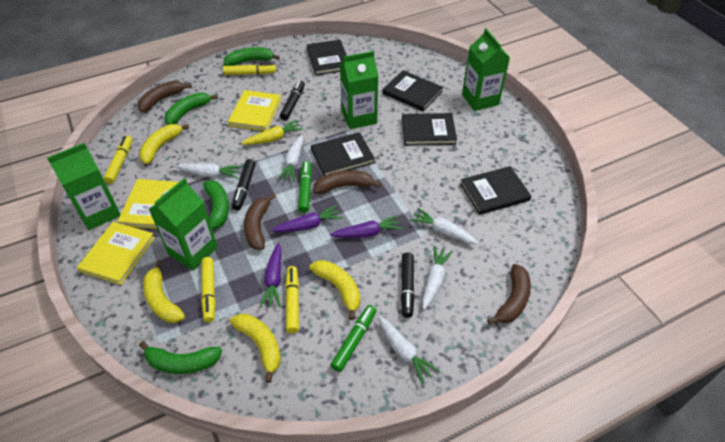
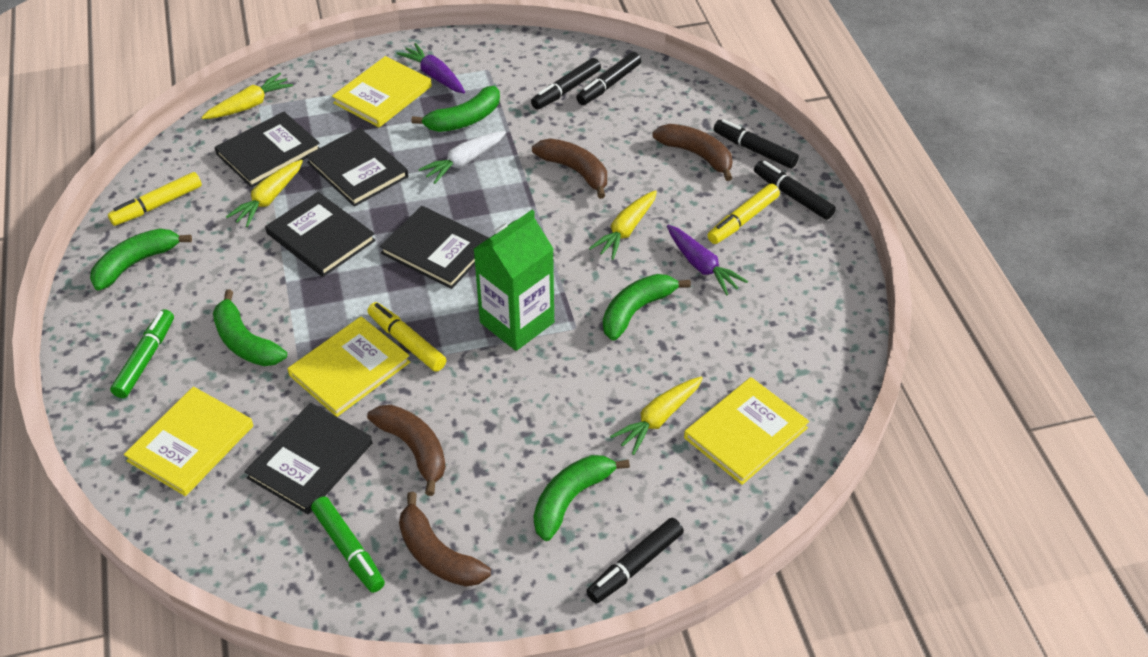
black marker: 3 -> 5
green banana: 4 -> 5
green carton: 4 -> 1
purple carrot: 3 -> 2
white carrot: 5 -> 1
yellow banana: 4 -> 0
yellow book: 3 -> 4
yellow carrot: 1 -> 4
yellow marker: 4 -> 3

Problem requirements:
Please print all of the records above exactly, omitting each picture.

Task answer:
black marker: 3 -> 5
green banana: 4 -> 5
green carton: 4 -> 1
purple carrot: 3 -> 2
white carrot: 5 -> 1
yellow banana: 4 -> 0
yellow book: 3 -> 4
yellow carrot: 1 -> 4
yellow marker: 4 -> 3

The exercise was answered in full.